■ EXERCISE DIRECTIONS ■
Would you please transcribe, exactly as written, the lines of the entries below starting at the one that holds "yellow rocket [290,597,371,712]" and ending at the one that holds "orange battery [483,117,499,149]", both included?

■ EXTRACTED INFORMATION ■
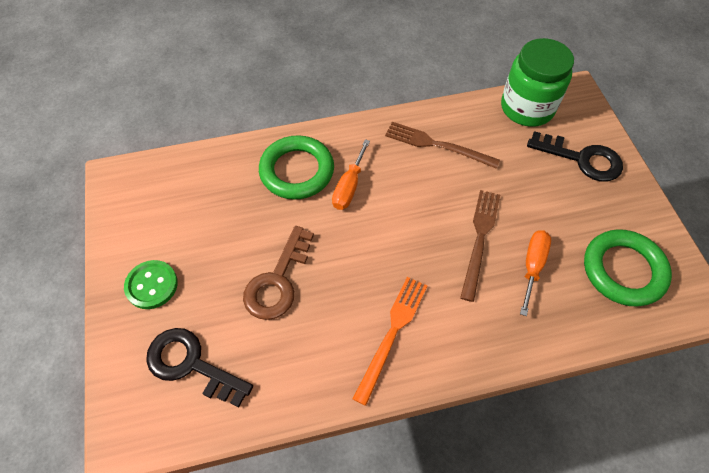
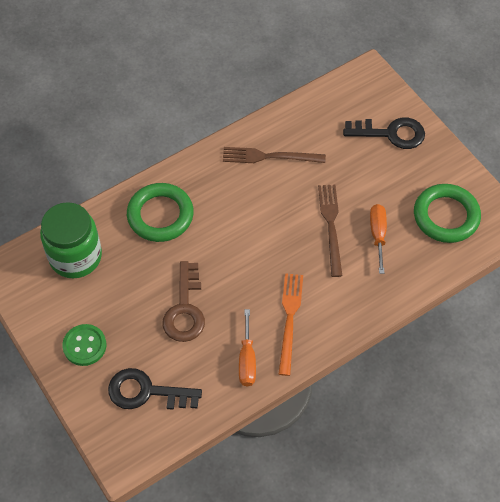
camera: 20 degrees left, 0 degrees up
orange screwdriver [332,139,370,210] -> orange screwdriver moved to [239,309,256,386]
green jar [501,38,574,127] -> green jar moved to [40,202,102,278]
--
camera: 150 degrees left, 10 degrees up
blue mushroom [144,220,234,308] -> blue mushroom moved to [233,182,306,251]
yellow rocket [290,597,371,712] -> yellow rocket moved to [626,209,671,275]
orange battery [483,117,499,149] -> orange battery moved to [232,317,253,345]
* * *
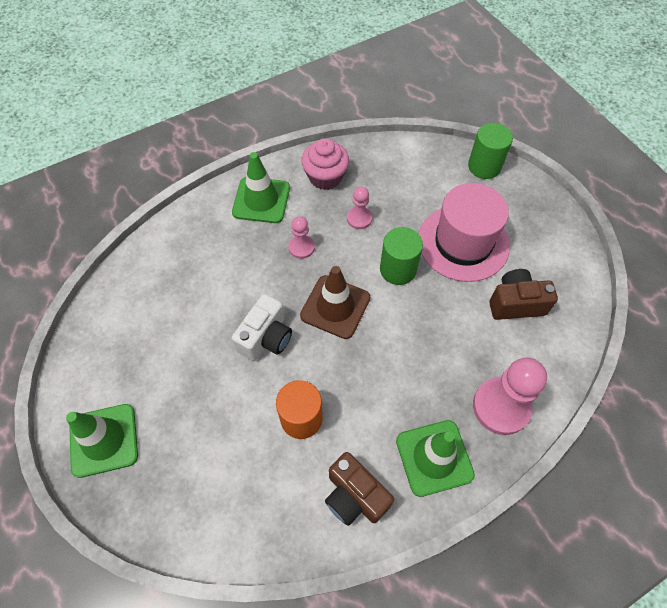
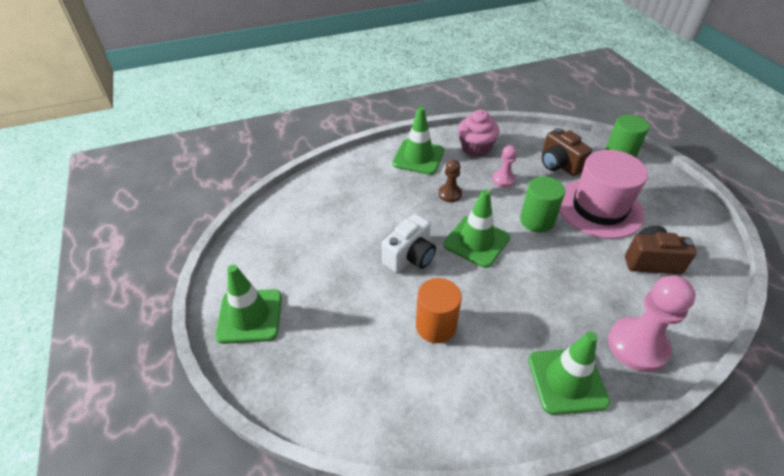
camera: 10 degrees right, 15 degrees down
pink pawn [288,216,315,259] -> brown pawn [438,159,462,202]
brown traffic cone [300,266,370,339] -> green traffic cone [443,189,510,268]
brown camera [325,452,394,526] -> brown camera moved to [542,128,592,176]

■ TASK SOLUTION ■
yellow rocket [290,597,371,712] -> yellow rocket moved to [626,209,671,275]
orange battery [483,117,499,149] -> orange battery moved to [232,317,253,345]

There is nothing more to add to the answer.